:: Problem description ::
Do not include the pictures; repeat the rest of the data exactly.

:: Dataset section ::
= = = = =

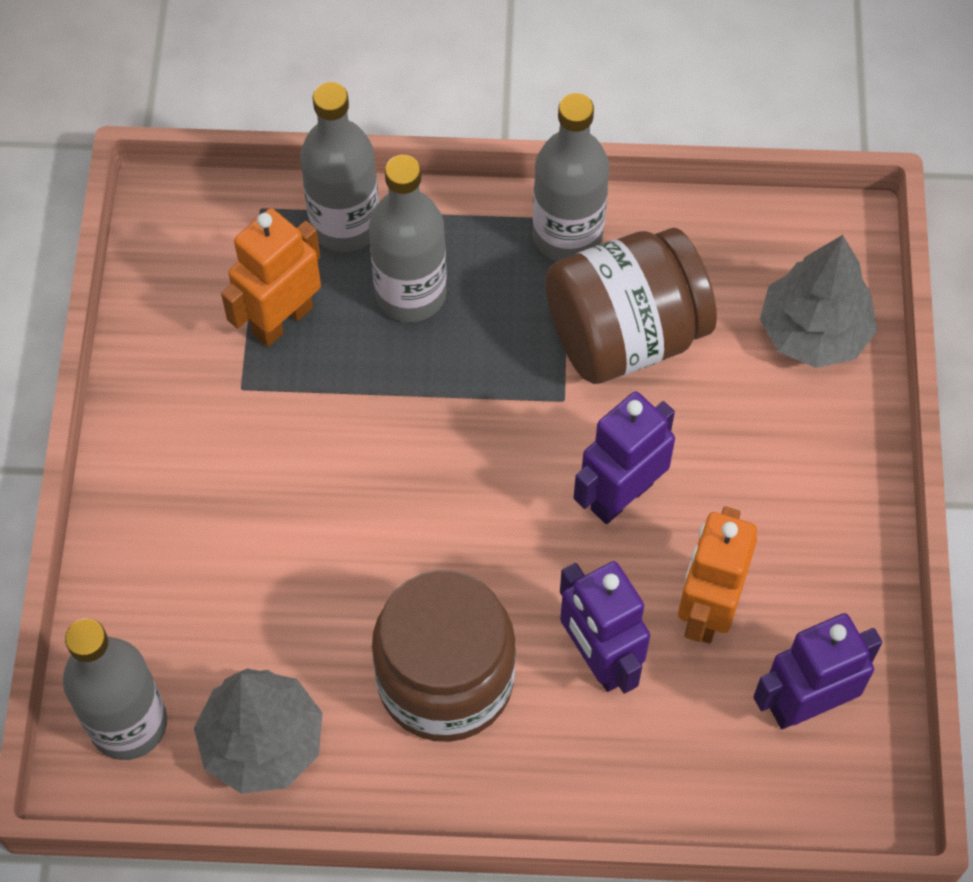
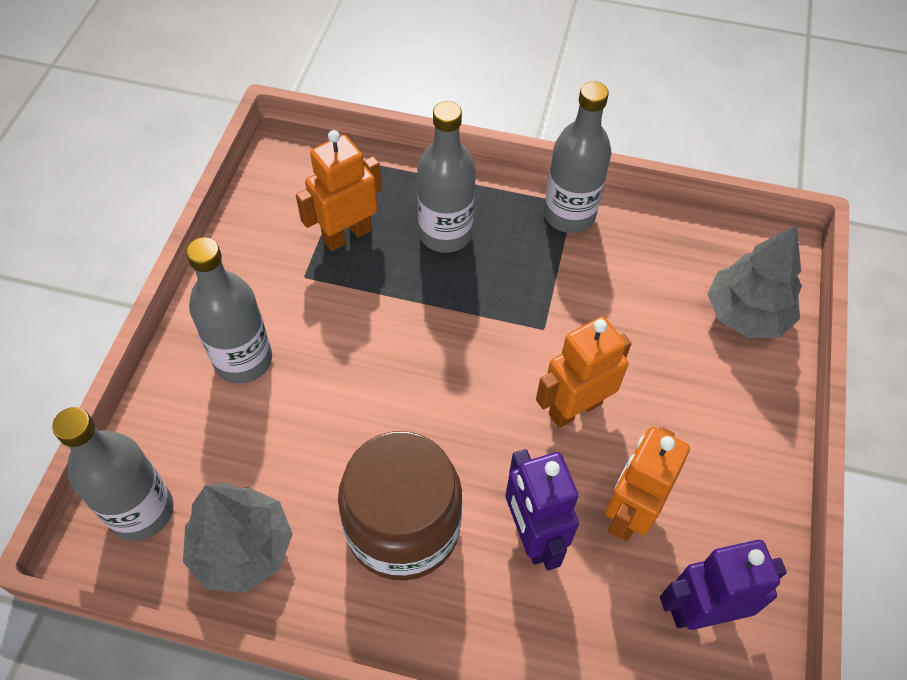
camera: 10 degrees right, 5 degrees down
(345, 225) = (409, 181): grey bottle -> grey bottle (243, 360)
(621, 496) = (574, 408): purple robot -> orange robot
(625, 335) = (599, 290): brown jar -> none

= = = = =

:: Response for this exercise ::
camera: 10 degrees right, 5 degrees down
(345, 225) = (409, 181): grey bottle -> grey bottle (243, 360)
(621, 496) = (574, 408): purple robot -> orange robot
(625, 335) = (599, 290): brown jar -> none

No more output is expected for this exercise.